Element and text location records:

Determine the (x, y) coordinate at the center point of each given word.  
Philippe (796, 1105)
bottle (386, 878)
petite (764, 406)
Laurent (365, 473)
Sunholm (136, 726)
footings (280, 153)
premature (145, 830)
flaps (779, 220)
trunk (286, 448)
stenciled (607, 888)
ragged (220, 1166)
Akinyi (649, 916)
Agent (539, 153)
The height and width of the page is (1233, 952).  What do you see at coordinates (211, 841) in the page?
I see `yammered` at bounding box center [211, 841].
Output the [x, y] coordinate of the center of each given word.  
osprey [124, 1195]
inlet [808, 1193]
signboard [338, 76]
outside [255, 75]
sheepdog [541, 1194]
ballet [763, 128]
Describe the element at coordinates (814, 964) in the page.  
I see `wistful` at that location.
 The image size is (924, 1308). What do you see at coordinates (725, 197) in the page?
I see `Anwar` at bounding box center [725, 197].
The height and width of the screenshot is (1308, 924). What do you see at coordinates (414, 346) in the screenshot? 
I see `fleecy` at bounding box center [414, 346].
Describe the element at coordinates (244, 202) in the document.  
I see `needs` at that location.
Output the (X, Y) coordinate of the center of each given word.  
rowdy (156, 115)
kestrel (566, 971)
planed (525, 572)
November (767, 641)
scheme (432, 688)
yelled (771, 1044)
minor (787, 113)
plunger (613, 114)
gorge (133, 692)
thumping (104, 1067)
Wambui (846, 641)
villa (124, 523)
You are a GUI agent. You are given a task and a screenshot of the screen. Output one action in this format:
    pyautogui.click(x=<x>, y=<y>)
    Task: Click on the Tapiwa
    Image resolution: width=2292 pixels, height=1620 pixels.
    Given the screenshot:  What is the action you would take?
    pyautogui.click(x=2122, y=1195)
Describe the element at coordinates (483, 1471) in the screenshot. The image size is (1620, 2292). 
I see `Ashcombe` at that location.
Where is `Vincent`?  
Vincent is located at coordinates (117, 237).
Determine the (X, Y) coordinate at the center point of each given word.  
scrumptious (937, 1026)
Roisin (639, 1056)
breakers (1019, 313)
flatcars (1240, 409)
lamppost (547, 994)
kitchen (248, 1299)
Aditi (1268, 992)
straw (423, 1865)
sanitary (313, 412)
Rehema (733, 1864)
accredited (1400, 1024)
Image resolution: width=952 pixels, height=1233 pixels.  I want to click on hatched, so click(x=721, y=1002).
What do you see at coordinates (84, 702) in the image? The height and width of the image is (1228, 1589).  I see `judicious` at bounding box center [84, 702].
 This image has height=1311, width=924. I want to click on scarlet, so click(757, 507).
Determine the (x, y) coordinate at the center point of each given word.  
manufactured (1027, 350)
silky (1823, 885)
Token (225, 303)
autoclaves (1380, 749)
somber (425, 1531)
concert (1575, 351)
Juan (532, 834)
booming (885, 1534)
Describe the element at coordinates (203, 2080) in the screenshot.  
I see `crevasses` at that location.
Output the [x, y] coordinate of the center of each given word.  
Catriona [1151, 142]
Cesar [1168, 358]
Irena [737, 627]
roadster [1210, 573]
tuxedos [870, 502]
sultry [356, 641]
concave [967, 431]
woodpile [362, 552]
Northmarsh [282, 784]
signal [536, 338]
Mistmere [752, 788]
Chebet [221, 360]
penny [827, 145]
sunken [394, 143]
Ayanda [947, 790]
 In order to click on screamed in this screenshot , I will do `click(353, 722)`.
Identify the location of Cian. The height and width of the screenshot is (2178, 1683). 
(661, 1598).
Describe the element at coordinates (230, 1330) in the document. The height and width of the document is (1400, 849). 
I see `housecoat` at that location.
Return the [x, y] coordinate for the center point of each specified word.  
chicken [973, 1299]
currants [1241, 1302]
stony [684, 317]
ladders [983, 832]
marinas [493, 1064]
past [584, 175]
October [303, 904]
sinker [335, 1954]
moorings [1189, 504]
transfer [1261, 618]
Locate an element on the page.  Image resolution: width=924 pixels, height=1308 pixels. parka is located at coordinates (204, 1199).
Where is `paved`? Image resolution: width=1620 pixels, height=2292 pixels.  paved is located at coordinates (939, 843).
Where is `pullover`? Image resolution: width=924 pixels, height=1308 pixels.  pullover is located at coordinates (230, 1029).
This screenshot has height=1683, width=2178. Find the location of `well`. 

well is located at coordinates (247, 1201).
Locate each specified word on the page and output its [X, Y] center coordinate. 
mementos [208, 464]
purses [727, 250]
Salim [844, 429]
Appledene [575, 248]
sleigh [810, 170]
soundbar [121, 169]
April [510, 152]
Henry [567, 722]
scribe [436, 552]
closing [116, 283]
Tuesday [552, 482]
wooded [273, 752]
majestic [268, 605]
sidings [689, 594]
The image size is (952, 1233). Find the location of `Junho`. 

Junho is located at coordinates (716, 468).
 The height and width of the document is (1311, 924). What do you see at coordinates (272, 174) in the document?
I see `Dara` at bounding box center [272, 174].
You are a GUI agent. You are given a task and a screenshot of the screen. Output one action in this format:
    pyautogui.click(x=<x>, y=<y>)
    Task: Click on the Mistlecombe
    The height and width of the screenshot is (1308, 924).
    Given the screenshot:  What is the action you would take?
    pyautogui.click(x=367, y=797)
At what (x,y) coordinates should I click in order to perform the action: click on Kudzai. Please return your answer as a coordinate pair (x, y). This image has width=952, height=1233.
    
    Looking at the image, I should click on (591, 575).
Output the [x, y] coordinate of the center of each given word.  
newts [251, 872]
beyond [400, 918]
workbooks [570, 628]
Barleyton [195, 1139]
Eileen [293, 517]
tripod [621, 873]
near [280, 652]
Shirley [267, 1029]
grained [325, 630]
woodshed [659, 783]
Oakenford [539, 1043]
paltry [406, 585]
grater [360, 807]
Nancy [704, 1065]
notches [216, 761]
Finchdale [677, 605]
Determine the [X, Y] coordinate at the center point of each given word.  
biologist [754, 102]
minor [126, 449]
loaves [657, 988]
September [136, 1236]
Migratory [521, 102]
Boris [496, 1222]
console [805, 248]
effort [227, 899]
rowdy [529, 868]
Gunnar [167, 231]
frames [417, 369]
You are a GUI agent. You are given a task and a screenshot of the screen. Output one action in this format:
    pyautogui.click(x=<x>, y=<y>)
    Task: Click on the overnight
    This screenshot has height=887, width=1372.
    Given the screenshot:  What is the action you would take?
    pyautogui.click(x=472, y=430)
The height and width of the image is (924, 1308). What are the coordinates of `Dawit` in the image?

▶ [The request] Can you copy every one of the records above word for word, with nothing left out or changed?

▶ [Correct answer]
Determine the (x, y) coordinate at the center point of each given word.  
Philippe (796, 1105)
bottle (386, 878)
petite (764, 406)
Laurent (365, 473)
Sunholm (136, 726)
footings (280, 153)
premature (145, 830)
flaps (779, 220)
trunk (286, 448)
stenciled (607, 888)
ragged (220, 1166)
Akinyi (649, 916)
Agent (539, 153)
The height and width of the page is (1233, 952).  What do you see at coordinates (211, 841) in the page?
I see `yammered` at bounding box center [211, 841].
Output the [x, y] coordinate of the center of each given word.  
osprey [124, 1195]
inlet [808, 1193]
signboard [338, 76]
outside [255, 75]
sheepdog [541, 1194]
ballet [763, 128]
Describe the element at coordinates (814, 964) in the page.  
I see `wistful` at that location.
 The image size is (924, 1308). What do you see at coordinates (725, 197) in the page?
I see `Anwar` at bounding box center [725, 197].
The height and width of the screenshot is (1308, 924). What do you see at coordinates (414, 346) in the screenshot? 
I see `fleecy` at bounding box center [414, 346].
Describe the element at coordinates (244, 202) in the document.  
I see `needs` at that location.
Output the (X, Y) coordinate of the center of each given word.  
rowdy (156, 115)
kestrel (566, 971)
planed (525, 572)
November (767, 641)
scheme (432, 688)
yelled (771, 1044)
minor (787, 113)
plunger (613, 114)
gorge (133, 692)
thumping (104, 1067)
Wambui (846, 641)
villa (124, 523)
You are a GUI agent. You are given a task and a screenshot of the screen. Output one action in this format:
    pyautogui.click(x=<x>, y=<y>)
    Task: Click on the Tapiwa
    Image resolution: width=2292 pixels, height=1620 pixels.
    Given the screenshot:  What is the action you would take?
    pyautogui.click(x=2122, y=1195)
Describe the element at coordinates (483, 1471) in the screenshot. The image size is (1620, 2292). 
I see `Ashcombe` at that location.
Where is `Vincent`?  
Vincent is located at coordinates (117, 237).
Determine the (X, Y) coordinate at the center point of each given word.  
scrumptious (937, 1026)
Roisin (639, 1056)
breakers (1019, 313)
flatcars (1240, 409)
lamppost (547, 994)
kitchen (248, 1299)
Aditi (1268, 992)
straw (423, 1865)
sanitary (313, 412)
Rehema (733, 1864)
accredited (1400, 1024)
Image resolution: width=952 pixels, height=1233 pixels.  I want to click on hatched, so click(x=721, y=1002).
What do you see at coordinates (84, 702) in the image? The height and width of the image is (1228, 1589).  I see `judicious` at bounding box center [84, 702].
 This image has height=1311, width=924. I want to click on scarlet, so click(757, 507).
Determine the (x, y) coordinate at the center point of each given word.  
manufactured (1027, 350)
silky (1823, 885)
Token (225, 303)
autoclaves (1380, 749)
somber (425, 1531)
concert (1575, 351)
Juan (532, 834)
booming (885, 1534)
Describe the element at coordinates (203, 2080) in the screenshot.  
I see `crevasses` at that location.
Output the [x, y] coordinate of the center of each given word.  
Catriona [1151, 142]
Cesar [1168, 358]
Irena [737, 627]
roadster [1210, 573]
tuxedos [870, 502]
sultry [356, 641]
concave [967, 431]
woodpile [362, 552]
Northmarsh [282, 784]
signal [536, 338]
Mistmere [752, 788]
Chebet [221, 360]
penny [827, 145]
sunken [394, 143]
Ayanda [947, 790]
 In order to click on screamed in this screenshot , I will do `click(353, 722)`.
Identify the location of Cian. The height and width of the screenshot is (2178, 1683). 
(661, 1598).
Describe the element at coordinates (230, 1330) in the document. The height and width of the document is (1400, 849). 
I see `housecoat` at that location.
Return the [x, y] coordinate for the center point of each specified word.  
chicken [973, 1299]
currants [1241, 1302]
stony [684, 317]
ladders [983, 832]
marinas [493, 1064]
past [584, 175]
October [303, 904]
sinker [335, 1954]
moorings [1189, 504]
transfer [1261, 618]
Locate an element on the page.  Image resolution: width=924 pixels, height=1308 pixels. parka is located at coordinates (204, 1199).
Where is `paved`? Image resolution: width=1620 pixels, height=2292 pixels.  paved is located at coordinates (939, 843).
Where is `pullover`? Image resolution: width=924 pixels, height=1308 pixels.  pullover is located at coordinates (230, 1029).
This screenshot has height=1683, width=2178. Find the location of `well`. 

well is located at coordinates (247, 1201).
Locate each specified word on the page and output its [X, Y] center coordinate. 
mementos [208, 464]
purses [727, 250]
Salim [844, 429]
Appledene [575, 248]
sleigh [810, 170]
soundbar [121, 169]
April [510, 152]
Henry [567, 722]
scribe [436, 552]
closing [116, 283]
Tuesday [552, 482]
wooded [273, 752]
majestic [268, 605]
sidings [689, 594]
The image size is (952, 1233). Find the location of `Junho`. 

Junho is located at coordinates (716, 468).
 The height and width of the document is (1311, 924). What do you see at coordinates (272, 174) in the document?
I see `Dara` at bounding box center [272, 174].
You are a GUI agent. You are given a task and a screenshot of the screen. Output one action in this format:
    pyautogui.click(x=<x>, y=<y>)
    Task: Click on the Mistlecombe
    The height and width of the screenshot is (1308, 924).
    Given the screenshot:  What is the action you would take?
    pyautogui.click(x=367, y=797)
At what (x,y) coordinates should I click in order to perform the action: click on Kudzai. Please return your answer as a coordinate pair (x, y). This image has width=952, height=1233.
    
    Looking at the image, I should click on (591, 575).
Output the [x, y] coordinate of the center of each given word.  
newts [251, 872]
beyond [400, 918]
workbooks [570, 628]
Barleyton [195, 1139]
Eileen [293, 517]
tripod [621, 873]
near [280, 652]
Shirley [267, 1029]
grained [325, 630]
woodshed [659, 783]
Oakenford [539, 1043]
paltry [406, 585]
grater [360, 807]
Nancy [704, 1065]
notches [216, 761]
Finchdale [677, 605]
Determine the [X, Y] coordinate at the center point of each given word.  
biologist [754, 102]
minor [126, 449]
loaves [657, 988]
September [136, 1236]
Migratory [521, 102]
Boris [496, 1222]
console [805, 248]
effort [227, 899]
rowdy [529, 868]
Gunnar [167, 231]
frames [417, 369]
You are a GUI agent. You are given a task and a screenshot of the screen. Output one action in this format:
    pyautogui.click(x=<x>, y=<y>)
    Task: Click on the overnight
    This screenshot has height=887, width=1372.
    Given the screenshot:  What is the action you would take?
    pyautogui.click(x=472, y=430)
The height and width of the image is (924, 1308). What are the coordinates of `Dawit` in the image?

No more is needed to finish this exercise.